*** Supplied entries

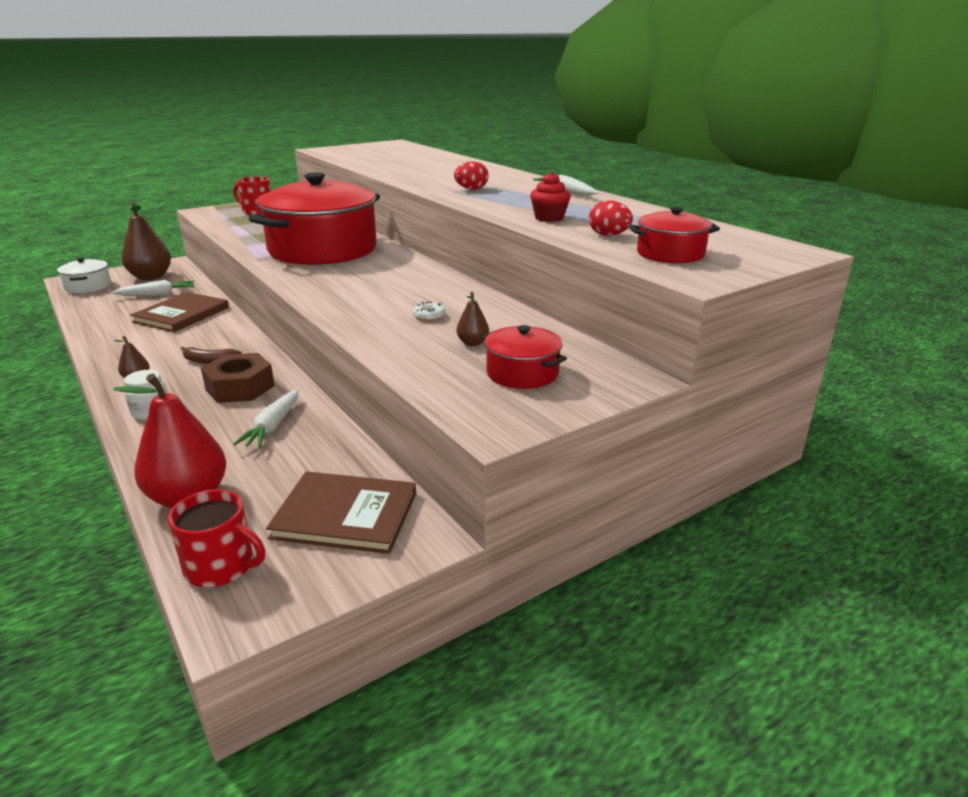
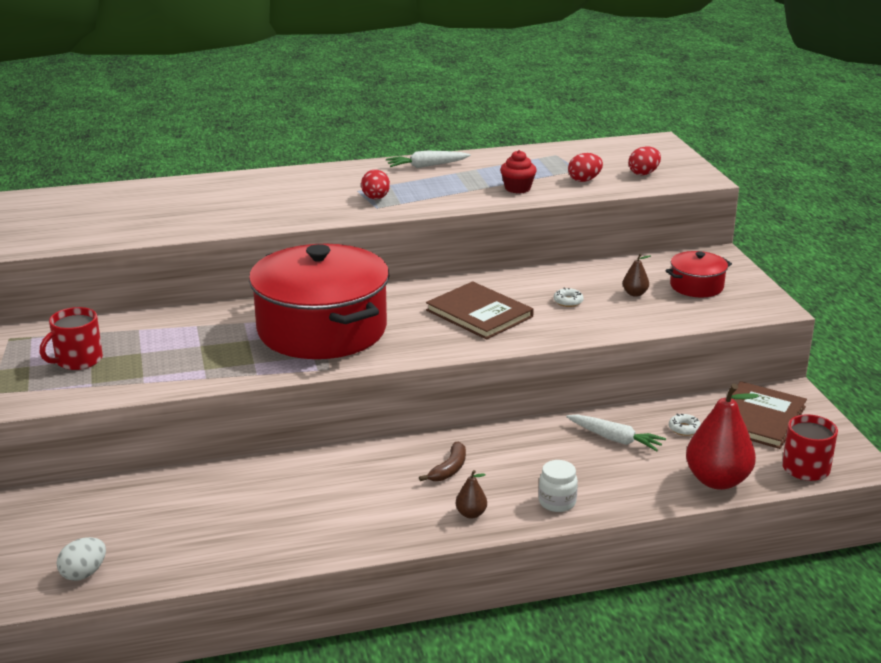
camera: 70 degrees left, 0 degrees up
(88, 286) = (84, 573): white pot -> white egg
(150, 277) = (90, 517): brown pear -> none
(157, 294) = (183, 508): white carrot -> none
(181, 315) = (284, 488): brown book -> brown book (479, 313)
(240, 387) = (527, 453): brown nut -> none
(304, 464) = (684, 429): none -> white donut
(670, 254) = (643, 173): red pot -> red egg

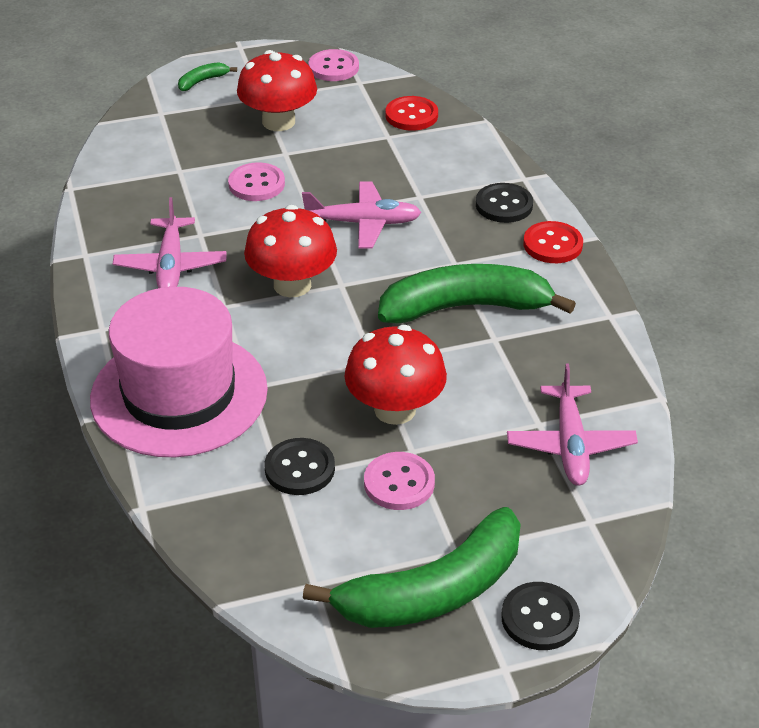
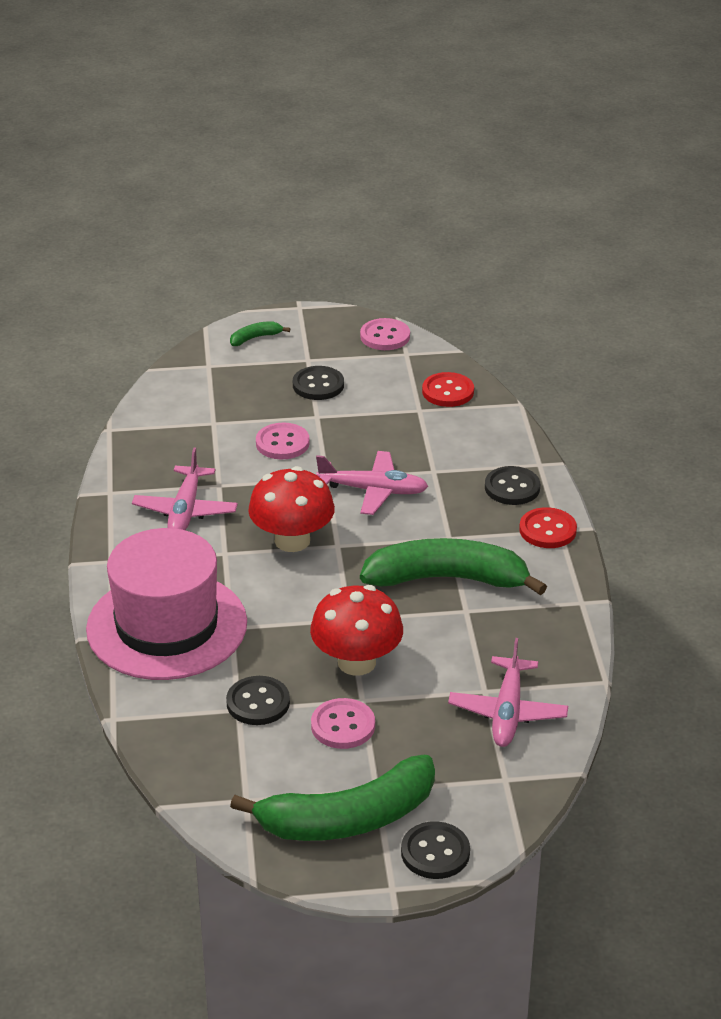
camera: 10 degrees right, 5 degrees down
(278, 122) = (318, 385): red mushroom -> black button

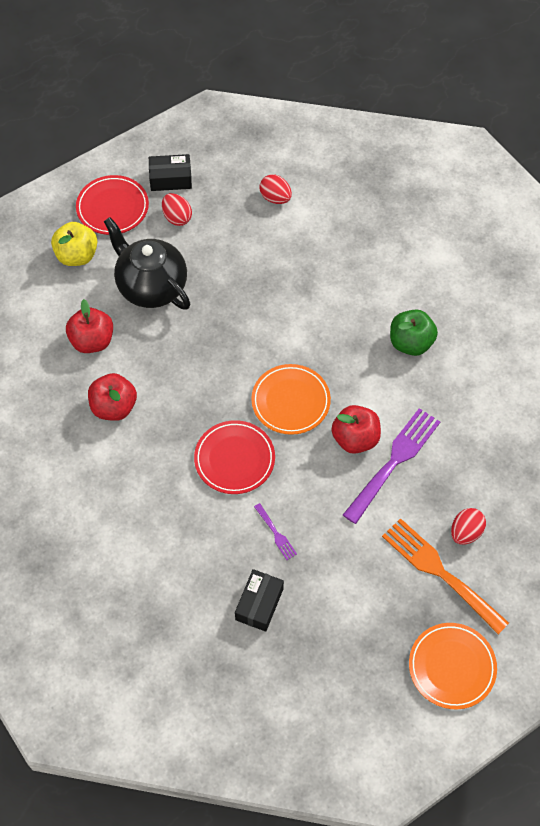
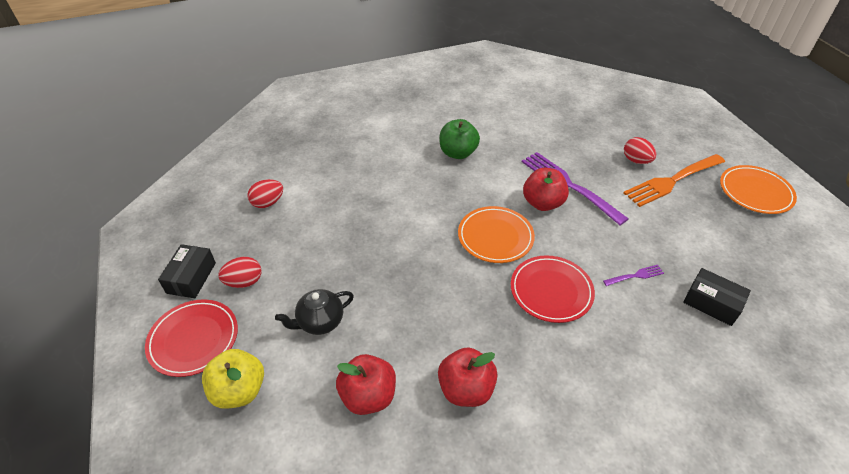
camera: 75 degrees left, 15 degrees down
(151, 286) = (320, 322): black teapot -> black teapot, size x0.57

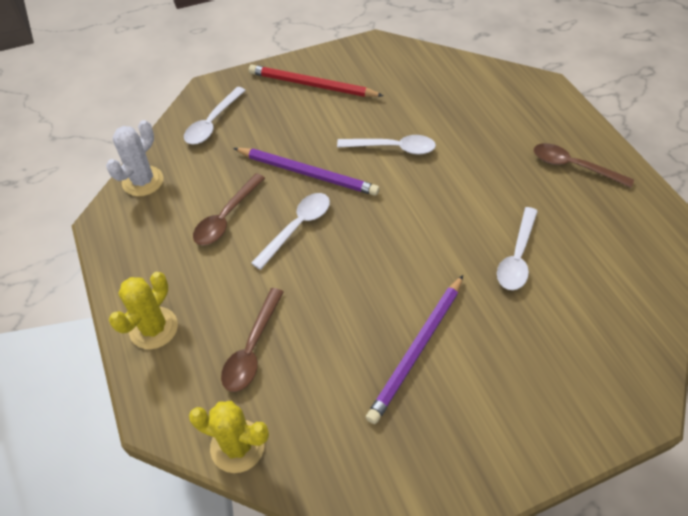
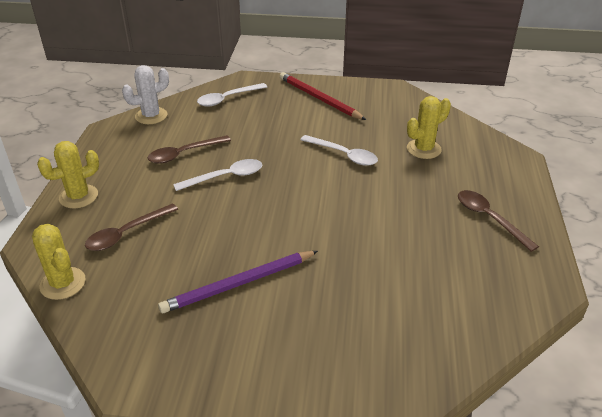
camera: 30 degrees right, 15 degrees down
(307, 173) = (264, 148): purple pencil -> none
(460, 110) = (423, 149): none -> yellow cactus
(517, 256) = (377, 259): white spoon -> none

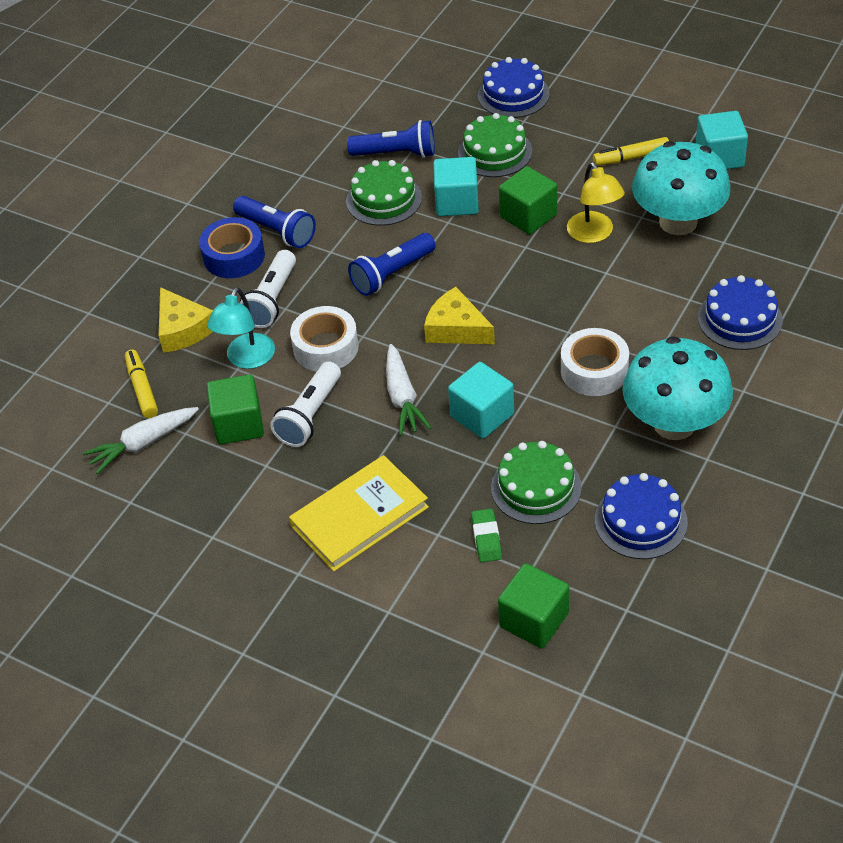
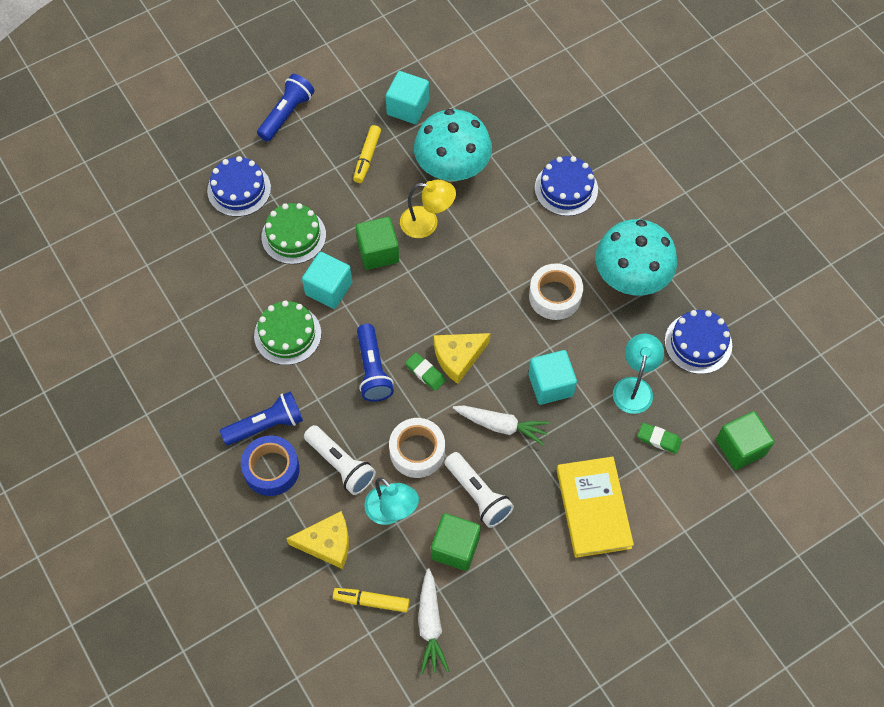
camera: 65 degrees left, 15 degrees up
(396, 153) = (242, 300): blue flashlight -> blue flashlight (287, 114)
(418, 312) = (425, 373): none -> green eraser
(536, 487) = (634, 387): green cake -> turquoise lamp

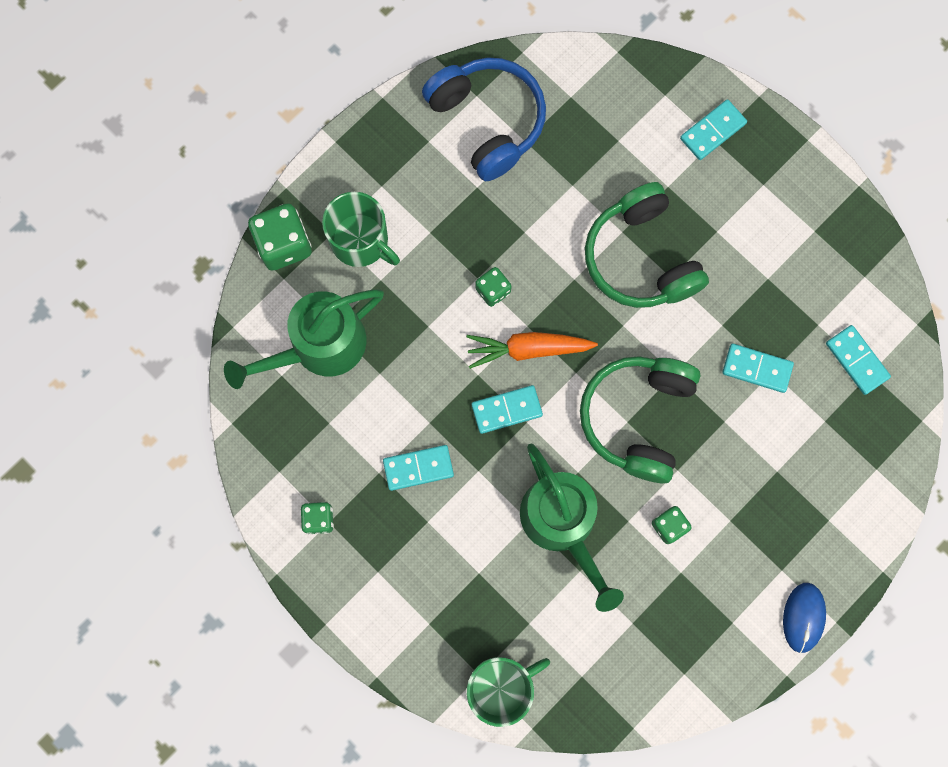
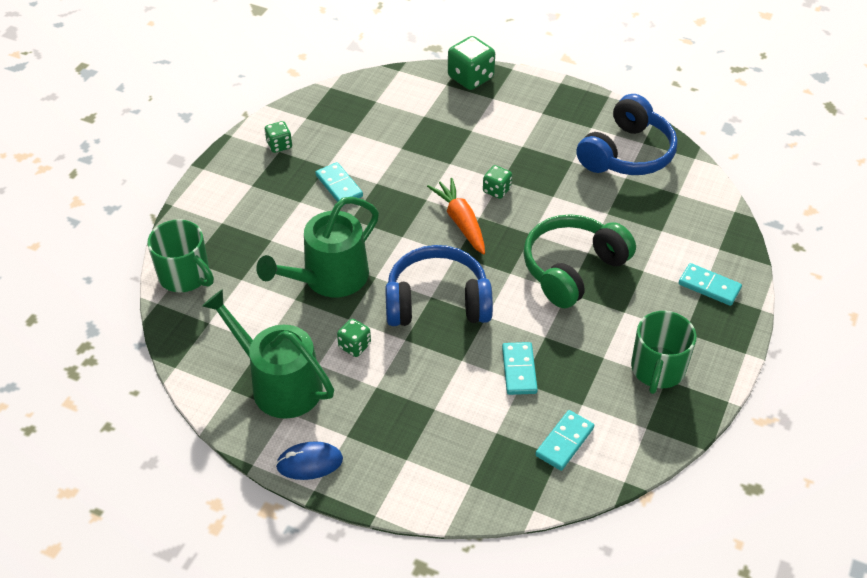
camera: 70 degrees right, 30 degrees down
(320, 346) = (406, 113): green watering can -> green watering can (279, 384)
(361, 241) = (495, 113): green mug -> green mug (657, 369)
(506, 410) = (406, 222): turquoise domino -> none
(637, 418) = (437, 301): green headphones -> blue headphones

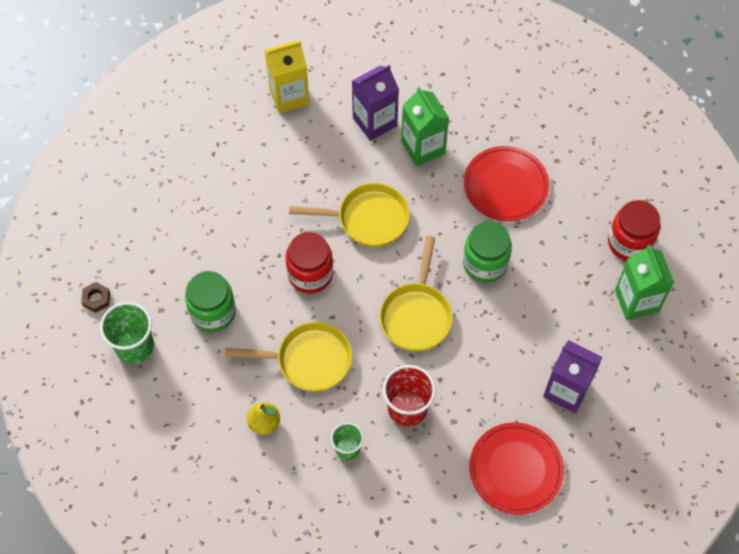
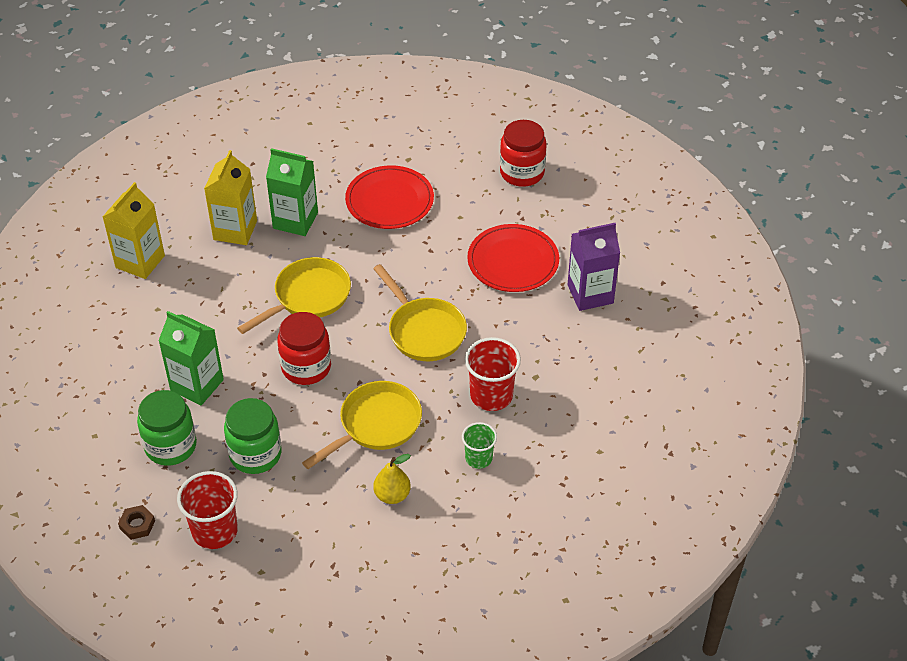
camera: 45 degrees left, 15 degrees down
(134, 346) = (215, 531): green cup -> red cup
(375, 122) = (235, 230): purple carton -> yellow carton
(485, 263) = (434, 260): green jar -> green jar (171, 446)
(515, 469) = (616, 371): red plate -> red plate (513, 261)
(636, 301) = (570, 204): green carton -> green carton (197, 385)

******

→ What the task asks
Please repeat, exactly as written, only the lines from the line with "(361, 241) = (495, 113): green" to the end of the data, leaving out every picture.

→ Answer to the exercise
(361, 241) = (495, 113): green mug -> green mug (657, 369)
(506, 410) = (406, 222): turquoise domino -> none
(637, 418) = (437, 301): green headphones -> blue headphones

camera: 45 degrees left, 15 degrees down
(134, 346) = (215, 531): green cup -> red cup
(375, 122) = (235, 230): purple carton -> yellow carton
(485, 263) = (434, 260): green jar -> green jar (171, 446)
(515, 469) = (616, 371): red plate -> red plate (513, 261)
(636, 301) = (570, 204): green carton -> green carton (197, 385)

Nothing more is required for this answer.